*** Dataset ***

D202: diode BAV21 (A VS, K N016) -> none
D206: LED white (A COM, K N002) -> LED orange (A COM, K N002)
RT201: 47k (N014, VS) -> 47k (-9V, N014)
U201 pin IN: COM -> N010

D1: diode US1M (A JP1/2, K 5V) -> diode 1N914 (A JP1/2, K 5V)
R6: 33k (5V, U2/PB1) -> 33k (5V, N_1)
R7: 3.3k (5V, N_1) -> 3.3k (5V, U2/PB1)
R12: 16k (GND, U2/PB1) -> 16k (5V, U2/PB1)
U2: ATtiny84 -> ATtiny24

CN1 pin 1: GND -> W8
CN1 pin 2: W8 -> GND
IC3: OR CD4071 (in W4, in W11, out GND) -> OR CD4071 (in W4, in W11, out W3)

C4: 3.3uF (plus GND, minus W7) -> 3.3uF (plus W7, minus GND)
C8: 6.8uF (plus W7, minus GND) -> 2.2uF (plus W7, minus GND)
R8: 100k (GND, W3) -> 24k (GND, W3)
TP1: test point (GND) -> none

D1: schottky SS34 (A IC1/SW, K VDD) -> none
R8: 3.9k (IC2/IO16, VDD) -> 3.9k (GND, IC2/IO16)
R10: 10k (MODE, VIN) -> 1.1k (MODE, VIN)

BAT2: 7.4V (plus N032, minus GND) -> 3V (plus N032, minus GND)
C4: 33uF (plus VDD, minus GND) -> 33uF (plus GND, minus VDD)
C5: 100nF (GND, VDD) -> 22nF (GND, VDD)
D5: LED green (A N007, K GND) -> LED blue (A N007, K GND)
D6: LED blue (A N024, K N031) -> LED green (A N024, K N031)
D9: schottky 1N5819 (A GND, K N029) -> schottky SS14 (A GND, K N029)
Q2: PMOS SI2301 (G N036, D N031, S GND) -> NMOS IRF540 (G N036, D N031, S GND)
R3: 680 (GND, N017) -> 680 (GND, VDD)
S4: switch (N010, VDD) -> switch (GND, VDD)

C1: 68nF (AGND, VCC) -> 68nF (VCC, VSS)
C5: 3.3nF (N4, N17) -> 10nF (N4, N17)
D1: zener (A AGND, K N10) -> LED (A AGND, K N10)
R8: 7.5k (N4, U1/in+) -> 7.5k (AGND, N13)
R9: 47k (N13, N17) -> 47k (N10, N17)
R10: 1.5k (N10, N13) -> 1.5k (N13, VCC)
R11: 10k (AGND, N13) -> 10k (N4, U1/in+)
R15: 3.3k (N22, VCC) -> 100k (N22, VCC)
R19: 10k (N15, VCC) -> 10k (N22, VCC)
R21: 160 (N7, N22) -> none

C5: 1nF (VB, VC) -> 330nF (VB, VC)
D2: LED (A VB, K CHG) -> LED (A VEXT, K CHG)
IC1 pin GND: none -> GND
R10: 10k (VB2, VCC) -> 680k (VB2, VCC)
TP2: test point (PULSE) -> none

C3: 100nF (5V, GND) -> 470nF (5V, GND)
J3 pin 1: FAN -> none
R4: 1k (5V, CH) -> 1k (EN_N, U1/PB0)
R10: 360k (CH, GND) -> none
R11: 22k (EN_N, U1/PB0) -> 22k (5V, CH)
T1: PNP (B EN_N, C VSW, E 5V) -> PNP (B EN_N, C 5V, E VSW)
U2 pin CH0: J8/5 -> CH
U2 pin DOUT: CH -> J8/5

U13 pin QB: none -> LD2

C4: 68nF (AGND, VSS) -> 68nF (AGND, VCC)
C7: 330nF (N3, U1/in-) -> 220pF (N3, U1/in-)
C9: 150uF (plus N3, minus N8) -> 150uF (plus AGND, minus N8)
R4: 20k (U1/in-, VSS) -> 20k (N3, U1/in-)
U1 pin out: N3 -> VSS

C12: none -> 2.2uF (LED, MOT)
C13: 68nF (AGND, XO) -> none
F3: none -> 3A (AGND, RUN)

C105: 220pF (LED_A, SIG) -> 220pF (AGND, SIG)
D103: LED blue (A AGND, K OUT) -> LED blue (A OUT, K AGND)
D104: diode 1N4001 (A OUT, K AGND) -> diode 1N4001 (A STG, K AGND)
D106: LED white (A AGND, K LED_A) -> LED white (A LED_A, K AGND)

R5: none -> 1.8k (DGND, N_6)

*** End of Dataset ***

Work request: Those lines of the records that contain the string "white" should be identified and copied.

Answer:
D206: LED white (A COM, K N002) -> LED orange (A COM, K N002)
D106: LED white (A AGND, K LED_A) -> LED white (A LED_A, K AGND)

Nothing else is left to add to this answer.